-- Opening Marker --

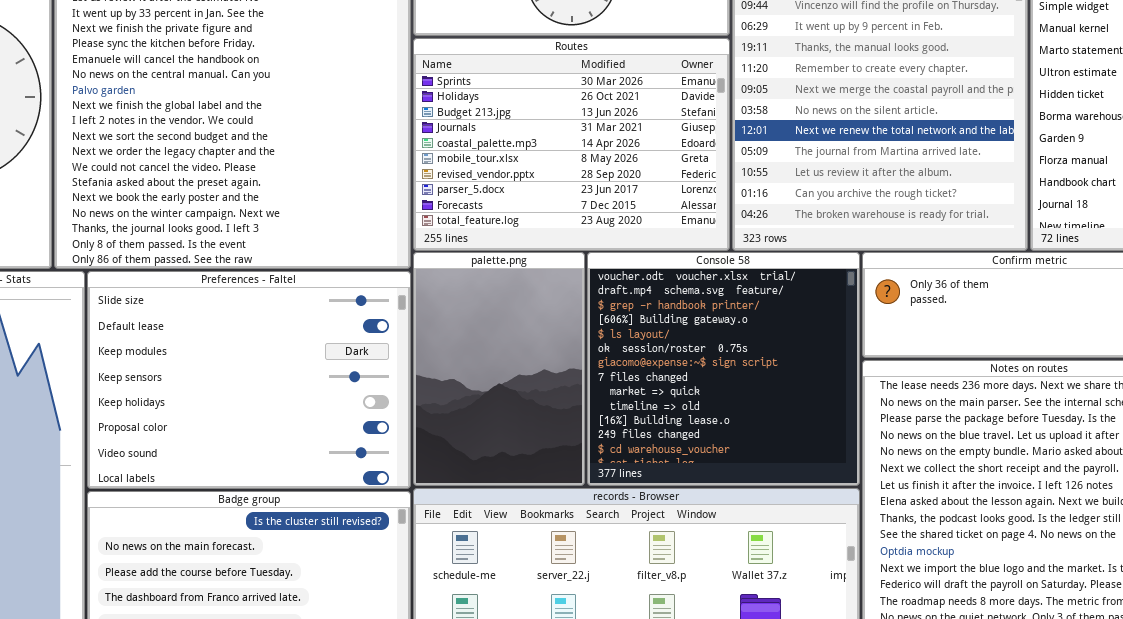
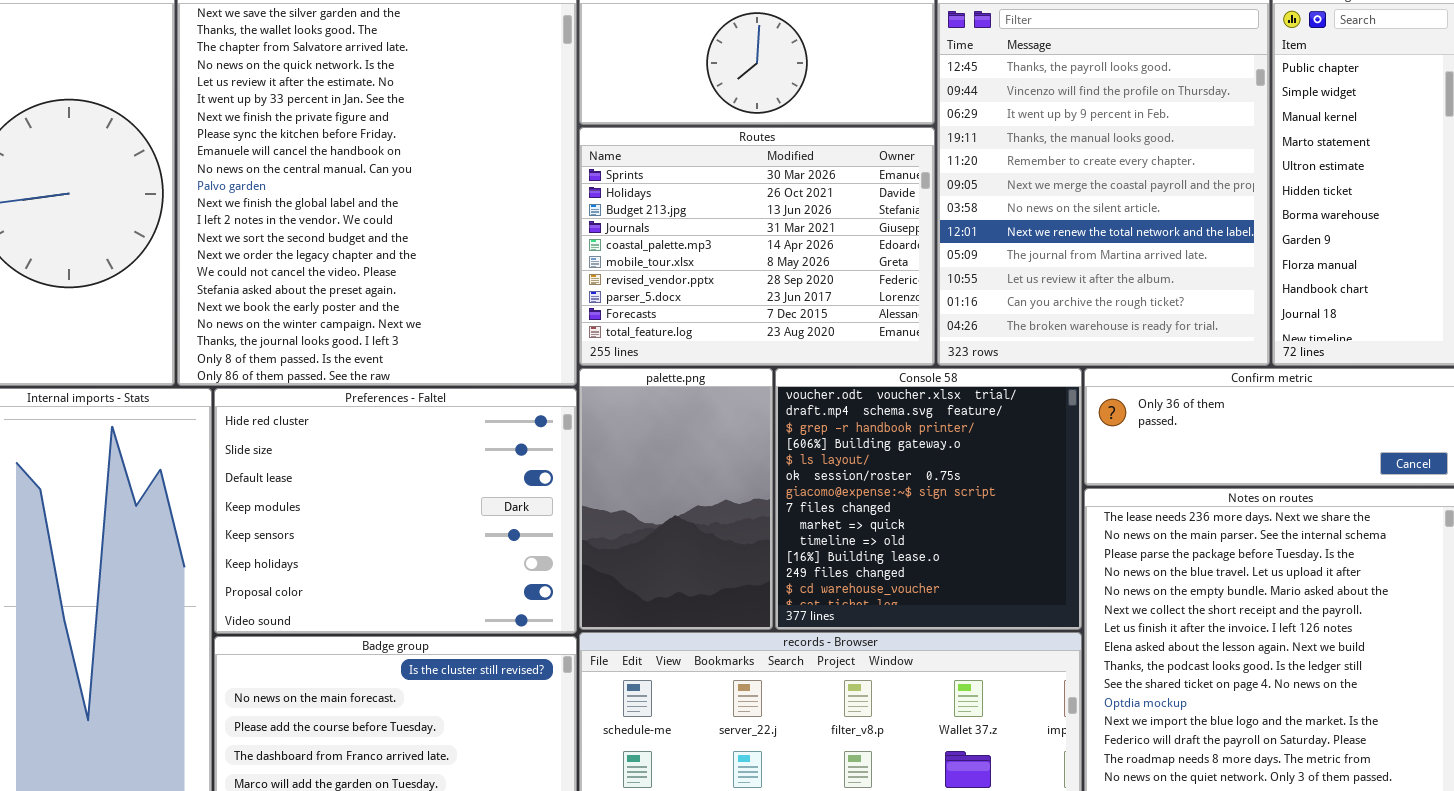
Preferences - Faltel: [87,271,411,489] -> [214,388,577,634], scrolled up 1 row

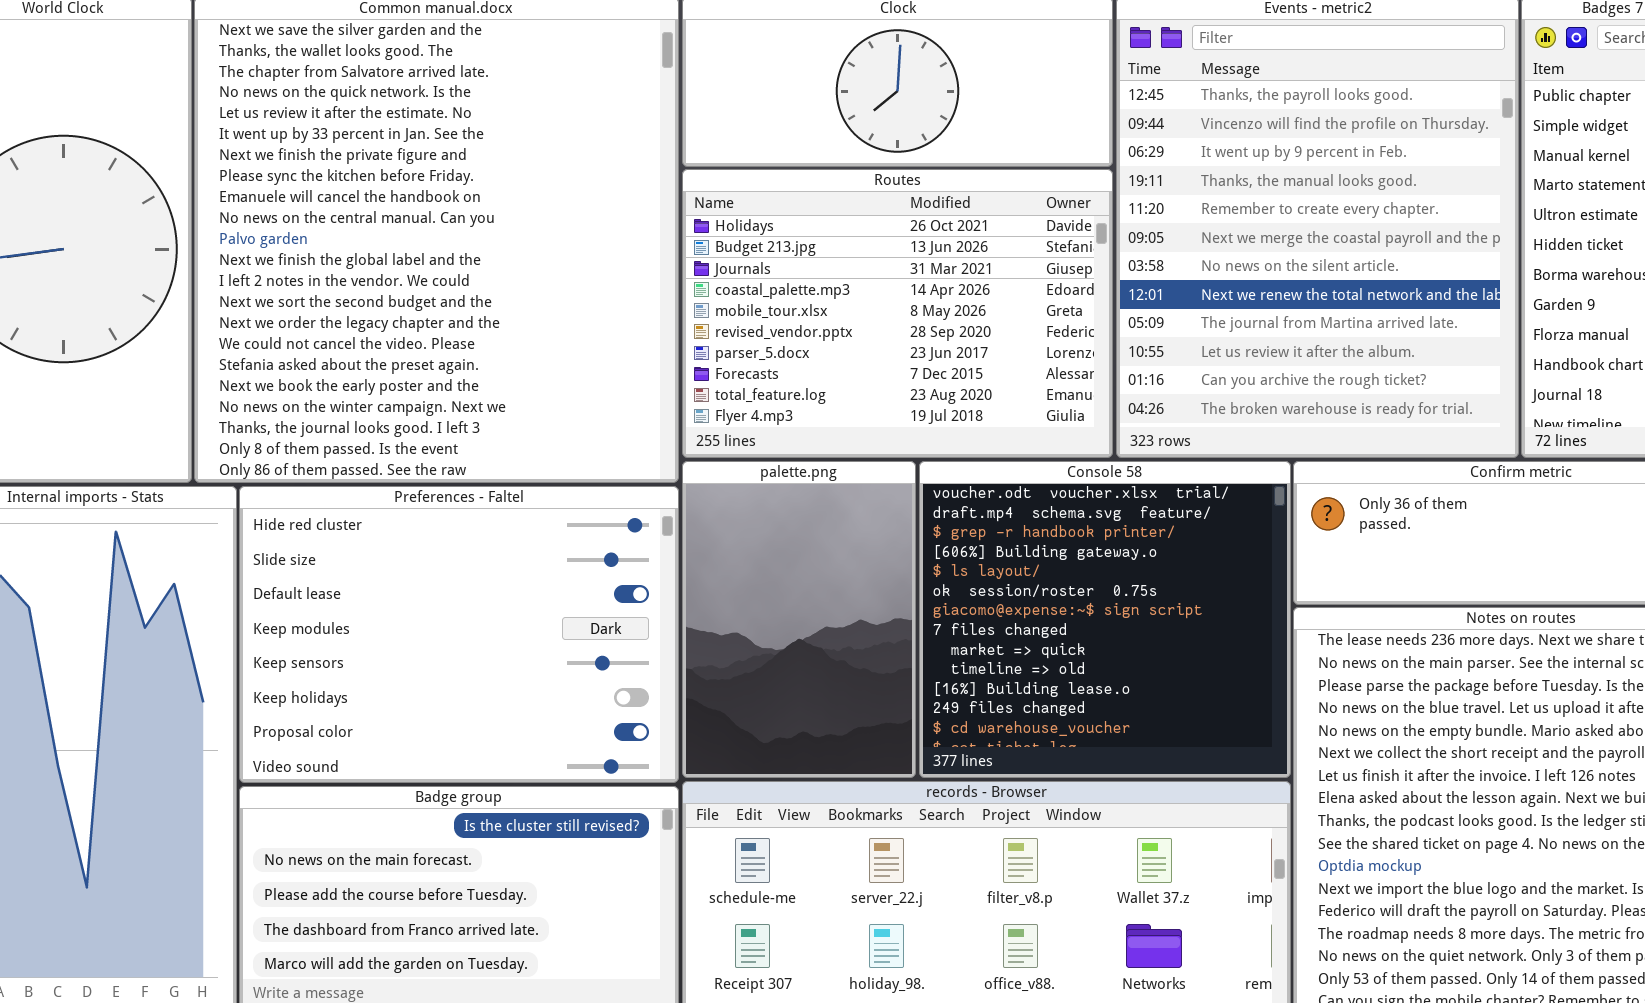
Routes: [579,127,935,366] -> [682,169,1113,458], scrolled down 1 row

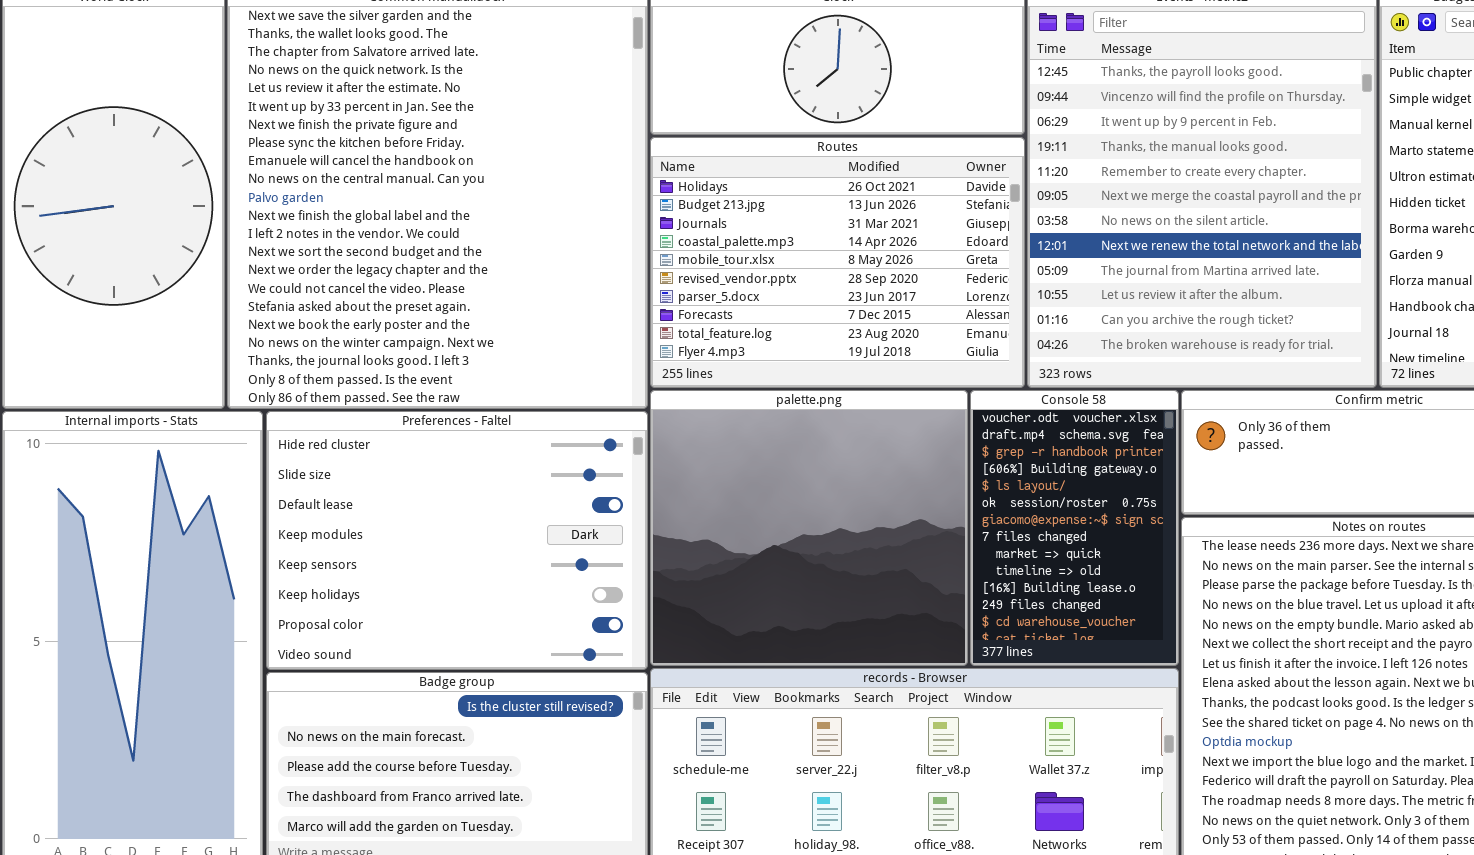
palette.png: [682,461,916,778] -> [650,390,968,666], resized
Console 58: [919,461,1291,778] -> [970,390,1179,666], resized

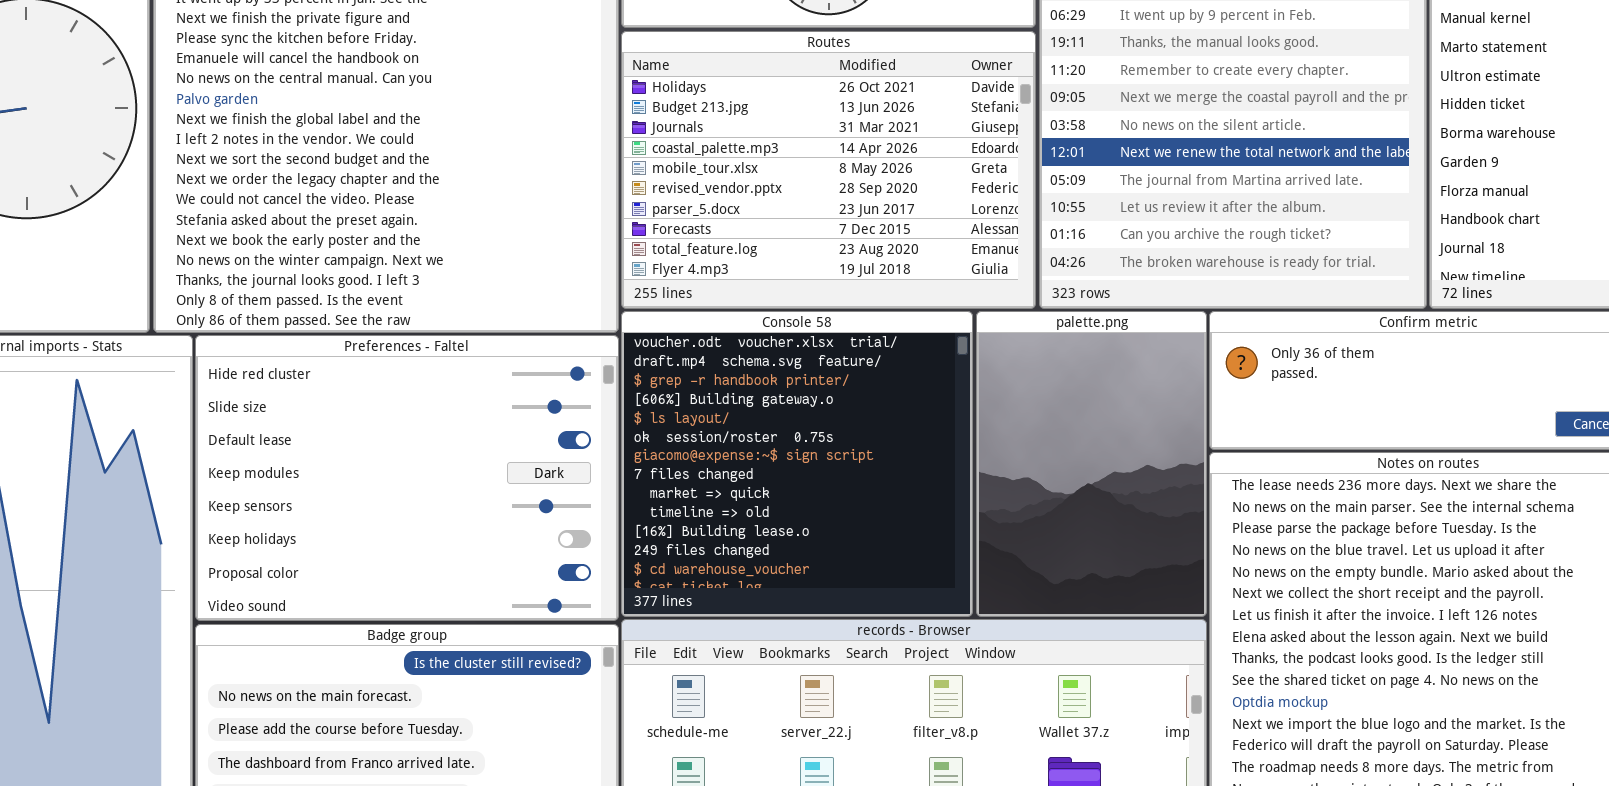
palette.png: [650,390,968,666] -> [976,311,1207,617], moved, resized
Console 58: [970,390,1179,666] -> [621,311,973,617], moved, resized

-- Closing Marker --

(TASK DIRECTIONS) Scan the entries above. Copy each line that has the string "moved".

(FINAL ANSWER)
palette.png: [650,390,968,666] -> [976,311,1207,617], moved, resized
Console 58: [970,390,1179,666] -> [621,311,973,617], moved, resized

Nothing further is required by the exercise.